(Part of a data file)
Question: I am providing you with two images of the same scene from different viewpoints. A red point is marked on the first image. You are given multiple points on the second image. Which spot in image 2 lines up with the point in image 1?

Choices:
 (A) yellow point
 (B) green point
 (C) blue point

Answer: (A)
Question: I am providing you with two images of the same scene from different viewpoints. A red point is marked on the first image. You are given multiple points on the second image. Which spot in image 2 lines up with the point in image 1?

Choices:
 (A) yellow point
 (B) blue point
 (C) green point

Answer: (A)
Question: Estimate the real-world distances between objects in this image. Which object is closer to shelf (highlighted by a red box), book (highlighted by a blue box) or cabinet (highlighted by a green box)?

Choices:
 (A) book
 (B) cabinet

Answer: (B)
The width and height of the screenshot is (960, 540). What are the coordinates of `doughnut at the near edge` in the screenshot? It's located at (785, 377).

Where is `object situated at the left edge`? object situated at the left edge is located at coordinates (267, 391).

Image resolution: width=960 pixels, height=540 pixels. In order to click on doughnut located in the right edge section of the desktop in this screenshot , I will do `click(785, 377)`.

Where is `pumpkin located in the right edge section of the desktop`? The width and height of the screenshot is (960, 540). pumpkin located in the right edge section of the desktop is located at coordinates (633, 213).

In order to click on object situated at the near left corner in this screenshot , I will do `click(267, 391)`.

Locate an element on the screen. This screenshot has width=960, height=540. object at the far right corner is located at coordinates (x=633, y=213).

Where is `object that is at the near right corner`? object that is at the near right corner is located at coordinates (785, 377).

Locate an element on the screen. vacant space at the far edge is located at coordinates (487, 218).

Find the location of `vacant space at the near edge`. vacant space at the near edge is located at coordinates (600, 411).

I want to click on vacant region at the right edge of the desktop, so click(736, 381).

■ **TASK PROMPT**
Write out the lines from the one containing "coordinates (785, 377)." through the last line, swapping "vacant space" for "empty space" and keeping everything else the same.

■ **SOLUTION FOR THIS EXERCISE**
Where is `object that is at the near right corner`? object that is at the near right corner is located at coordinates (785, 377).

Locate an element on the screen. empty space at the far edge is located at coordinates (487, 218).

Find the location of `empty space at the near edge`. empty space at the near edge is located at coordinates (600, 411).

I want to click on vacant region at the right edge of the desktop, so click(736, 381).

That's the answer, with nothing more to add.